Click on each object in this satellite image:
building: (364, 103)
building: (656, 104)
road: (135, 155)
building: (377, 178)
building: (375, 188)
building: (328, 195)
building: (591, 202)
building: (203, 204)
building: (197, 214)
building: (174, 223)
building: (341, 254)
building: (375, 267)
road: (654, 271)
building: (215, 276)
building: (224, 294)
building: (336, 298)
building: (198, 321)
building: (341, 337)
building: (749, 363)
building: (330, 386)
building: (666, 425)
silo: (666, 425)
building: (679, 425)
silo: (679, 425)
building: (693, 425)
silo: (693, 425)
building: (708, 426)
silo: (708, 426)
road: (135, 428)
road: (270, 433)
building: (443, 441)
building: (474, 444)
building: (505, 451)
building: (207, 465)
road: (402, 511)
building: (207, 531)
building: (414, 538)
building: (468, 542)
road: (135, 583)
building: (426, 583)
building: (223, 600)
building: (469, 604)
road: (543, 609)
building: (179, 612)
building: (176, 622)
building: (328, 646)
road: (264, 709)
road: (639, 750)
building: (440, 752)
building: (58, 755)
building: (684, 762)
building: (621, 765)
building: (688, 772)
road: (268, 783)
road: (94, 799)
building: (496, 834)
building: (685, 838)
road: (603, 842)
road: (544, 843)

* * *

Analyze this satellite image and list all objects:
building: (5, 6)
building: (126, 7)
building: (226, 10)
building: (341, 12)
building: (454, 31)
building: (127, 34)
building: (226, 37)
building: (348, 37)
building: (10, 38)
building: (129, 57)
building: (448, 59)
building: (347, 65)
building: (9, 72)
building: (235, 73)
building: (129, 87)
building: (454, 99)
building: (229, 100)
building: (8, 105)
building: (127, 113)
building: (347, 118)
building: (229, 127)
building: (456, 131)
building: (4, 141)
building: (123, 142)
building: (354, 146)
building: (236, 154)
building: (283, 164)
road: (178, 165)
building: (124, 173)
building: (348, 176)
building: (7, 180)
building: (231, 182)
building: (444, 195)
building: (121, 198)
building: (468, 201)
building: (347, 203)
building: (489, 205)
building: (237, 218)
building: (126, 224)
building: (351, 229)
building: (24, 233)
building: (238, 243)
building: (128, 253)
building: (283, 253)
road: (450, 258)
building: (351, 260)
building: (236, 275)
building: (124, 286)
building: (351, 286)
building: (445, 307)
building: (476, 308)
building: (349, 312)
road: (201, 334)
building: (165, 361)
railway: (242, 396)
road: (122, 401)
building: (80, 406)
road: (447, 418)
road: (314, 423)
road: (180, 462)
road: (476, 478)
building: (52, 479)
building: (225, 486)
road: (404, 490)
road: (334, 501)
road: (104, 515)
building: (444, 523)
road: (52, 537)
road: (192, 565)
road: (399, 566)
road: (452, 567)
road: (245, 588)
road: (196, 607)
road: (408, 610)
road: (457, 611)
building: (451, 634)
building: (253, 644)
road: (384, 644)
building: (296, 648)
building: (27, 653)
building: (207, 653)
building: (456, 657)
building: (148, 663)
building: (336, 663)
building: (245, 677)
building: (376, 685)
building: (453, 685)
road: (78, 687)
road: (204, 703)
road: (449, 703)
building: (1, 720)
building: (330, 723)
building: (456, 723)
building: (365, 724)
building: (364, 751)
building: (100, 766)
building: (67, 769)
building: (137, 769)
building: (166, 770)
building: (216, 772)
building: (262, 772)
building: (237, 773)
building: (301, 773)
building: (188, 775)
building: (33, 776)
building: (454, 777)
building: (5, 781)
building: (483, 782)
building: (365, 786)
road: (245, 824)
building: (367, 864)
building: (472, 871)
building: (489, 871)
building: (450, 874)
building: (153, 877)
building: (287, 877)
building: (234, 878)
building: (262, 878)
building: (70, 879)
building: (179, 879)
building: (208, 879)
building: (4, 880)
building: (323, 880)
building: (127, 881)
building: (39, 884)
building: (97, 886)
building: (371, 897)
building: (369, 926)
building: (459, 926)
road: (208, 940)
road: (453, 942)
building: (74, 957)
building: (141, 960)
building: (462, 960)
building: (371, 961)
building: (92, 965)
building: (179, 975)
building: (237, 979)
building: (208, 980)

==

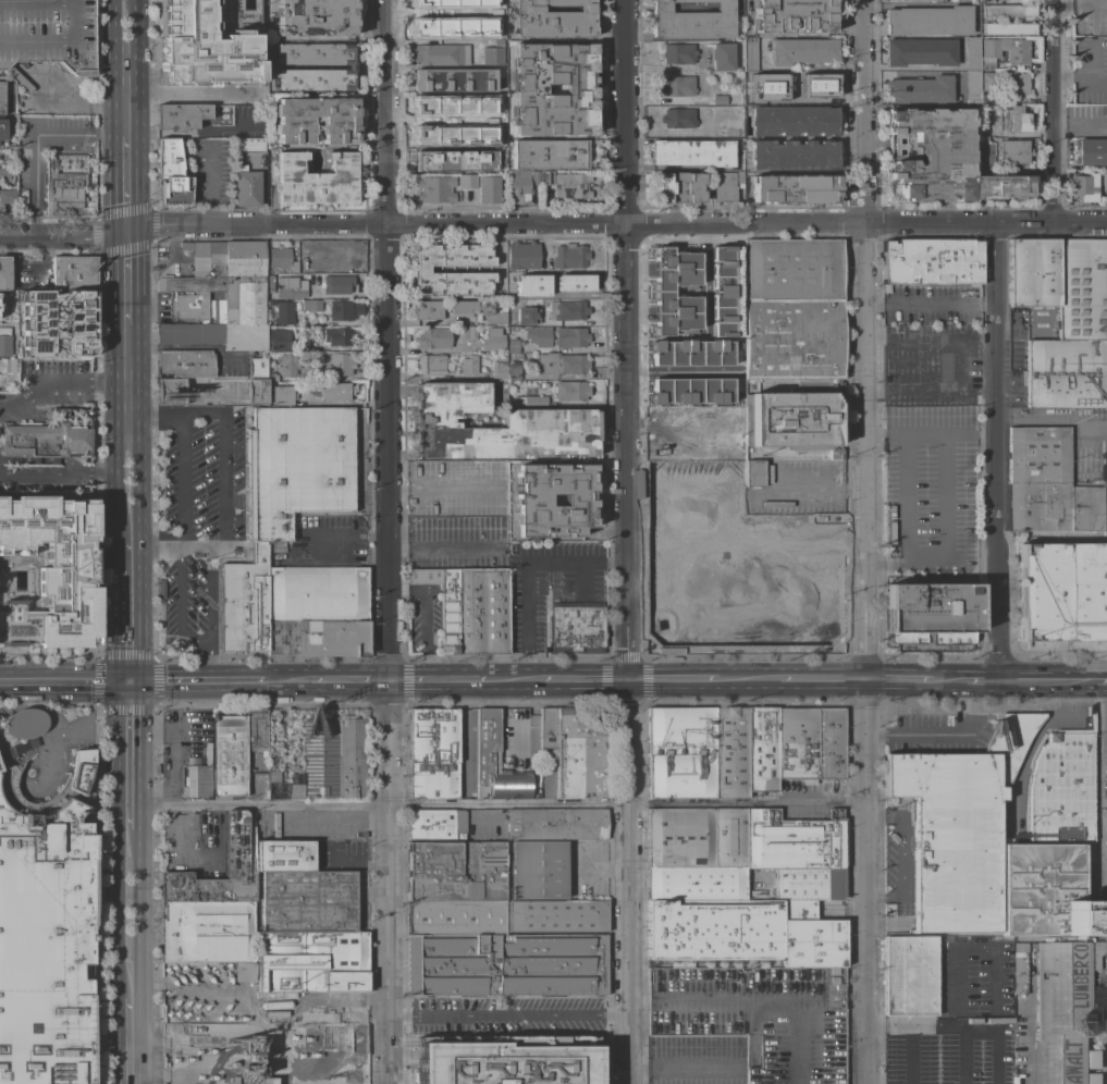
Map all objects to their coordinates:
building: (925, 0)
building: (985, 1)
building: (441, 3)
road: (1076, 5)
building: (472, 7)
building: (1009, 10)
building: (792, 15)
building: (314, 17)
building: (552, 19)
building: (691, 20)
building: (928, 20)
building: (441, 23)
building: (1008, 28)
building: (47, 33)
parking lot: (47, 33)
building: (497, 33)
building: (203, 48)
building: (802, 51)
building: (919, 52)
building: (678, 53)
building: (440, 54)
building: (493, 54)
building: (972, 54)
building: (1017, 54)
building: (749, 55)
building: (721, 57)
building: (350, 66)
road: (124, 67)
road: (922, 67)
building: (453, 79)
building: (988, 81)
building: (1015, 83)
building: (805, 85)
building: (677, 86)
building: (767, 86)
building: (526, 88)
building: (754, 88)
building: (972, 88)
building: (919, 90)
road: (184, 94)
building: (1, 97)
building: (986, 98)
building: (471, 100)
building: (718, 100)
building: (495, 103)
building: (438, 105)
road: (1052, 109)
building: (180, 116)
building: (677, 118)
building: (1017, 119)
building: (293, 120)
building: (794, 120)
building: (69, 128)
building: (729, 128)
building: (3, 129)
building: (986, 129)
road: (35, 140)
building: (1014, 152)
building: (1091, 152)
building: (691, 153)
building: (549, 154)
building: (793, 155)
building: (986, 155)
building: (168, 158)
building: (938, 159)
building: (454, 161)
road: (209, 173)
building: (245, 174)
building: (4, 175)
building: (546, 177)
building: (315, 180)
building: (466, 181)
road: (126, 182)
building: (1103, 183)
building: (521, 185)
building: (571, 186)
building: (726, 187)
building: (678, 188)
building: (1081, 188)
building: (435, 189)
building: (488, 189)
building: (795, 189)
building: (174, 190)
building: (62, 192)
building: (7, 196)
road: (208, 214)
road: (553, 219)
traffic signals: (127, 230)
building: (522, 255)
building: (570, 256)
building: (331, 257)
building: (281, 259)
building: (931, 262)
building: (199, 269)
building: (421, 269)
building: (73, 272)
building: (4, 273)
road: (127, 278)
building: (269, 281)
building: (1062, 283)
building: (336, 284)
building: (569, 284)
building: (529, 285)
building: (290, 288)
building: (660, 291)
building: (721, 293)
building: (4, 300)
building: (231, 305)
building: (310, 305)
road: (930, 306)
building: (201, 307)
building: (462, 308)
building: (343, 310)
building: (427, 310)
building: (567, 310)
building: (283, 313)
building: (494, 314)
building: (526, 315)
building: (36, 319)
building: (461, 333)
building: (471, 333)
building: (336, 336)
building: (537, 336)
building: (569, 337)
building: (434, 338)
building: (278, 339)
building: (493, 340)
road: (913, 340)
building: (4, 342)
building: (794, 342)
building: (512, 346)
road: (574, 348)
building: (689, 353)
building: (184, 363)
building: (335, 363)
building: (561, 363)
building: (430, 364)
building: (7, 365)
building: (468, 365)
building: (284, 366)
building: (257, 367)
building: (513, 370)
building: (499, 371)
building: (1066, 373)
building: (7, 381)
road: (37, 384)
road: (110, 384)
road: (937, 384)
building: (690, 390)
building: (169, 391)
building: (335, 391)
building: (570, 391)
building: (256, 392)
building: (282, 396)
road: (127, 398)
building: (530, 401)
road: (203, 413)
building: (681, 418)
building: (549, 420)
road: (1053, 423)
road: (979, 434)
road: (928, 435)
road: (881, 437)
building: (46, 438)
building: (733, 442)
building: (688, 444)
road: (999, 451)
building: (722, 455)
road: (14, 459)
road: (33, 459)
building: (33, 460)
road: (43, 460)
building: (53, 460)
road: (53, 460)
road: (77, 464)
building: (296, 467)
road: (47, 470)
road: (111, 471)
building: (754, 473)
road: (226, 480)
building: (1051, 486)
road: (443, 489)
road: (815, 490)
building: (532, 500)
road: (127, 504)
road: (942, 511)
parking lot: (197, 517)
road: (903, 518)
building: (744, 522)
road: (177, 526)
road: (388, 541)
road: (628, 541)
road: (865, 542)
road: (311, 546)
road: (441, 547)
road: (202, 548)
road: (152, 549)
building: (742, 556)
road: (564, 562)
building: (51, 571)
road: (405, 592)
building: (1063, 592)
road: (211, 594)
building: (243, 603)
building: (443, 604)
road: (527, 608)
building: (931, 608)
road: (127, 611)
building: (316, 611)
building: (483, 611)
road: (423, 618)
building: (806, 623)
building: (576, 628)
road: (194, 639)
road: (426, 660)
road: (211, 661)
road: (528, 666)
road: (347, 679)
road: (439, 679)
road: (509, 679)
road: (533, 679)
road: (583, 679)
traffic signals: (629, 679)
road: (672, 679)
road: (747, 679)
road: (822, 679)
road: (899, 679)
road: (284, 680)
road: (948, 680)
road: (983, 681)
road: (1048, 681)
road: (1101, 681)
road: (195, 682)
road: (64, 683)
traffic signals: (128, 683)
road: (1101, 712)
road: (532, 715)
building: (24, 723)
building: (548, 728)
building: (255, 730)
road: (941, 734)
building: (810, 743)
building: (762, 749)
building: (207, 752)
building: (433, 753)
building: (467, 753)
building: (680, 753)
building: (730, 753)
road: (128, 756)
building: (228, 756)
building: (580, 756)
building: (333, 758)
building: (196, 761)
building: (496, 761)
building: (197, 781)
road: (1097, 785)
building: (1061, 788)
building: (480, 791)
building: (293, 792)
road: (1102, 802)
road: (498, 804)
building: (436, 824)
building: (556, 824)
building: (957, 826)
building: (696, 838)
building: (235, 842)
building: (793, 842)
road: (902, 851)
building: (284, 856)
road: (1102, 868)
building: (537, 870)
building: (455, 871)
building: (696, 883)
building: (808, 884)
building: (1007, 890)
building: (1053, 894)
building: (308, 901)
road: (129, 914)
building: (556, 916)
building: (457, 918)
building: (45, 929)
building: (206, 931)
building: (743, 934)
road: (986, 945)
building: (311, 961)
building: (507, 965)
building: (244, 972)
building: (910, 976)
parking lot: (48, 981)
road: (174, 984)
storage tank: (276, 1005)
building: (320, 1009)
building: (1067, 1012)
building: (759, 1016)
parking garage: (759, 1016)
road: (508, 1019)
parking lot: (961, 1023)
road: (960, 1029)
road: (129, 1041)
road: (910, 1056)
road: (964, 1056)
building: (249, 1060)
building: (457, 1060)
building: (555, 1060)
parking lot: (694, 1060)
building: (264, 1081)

= Try it =
For the word "signals", find all matching lines in the entries above and copy them out.

= Answer below =
traffic signals: (127, 230)
traffic signals: (629, 679)
traffic signals: (128, 683)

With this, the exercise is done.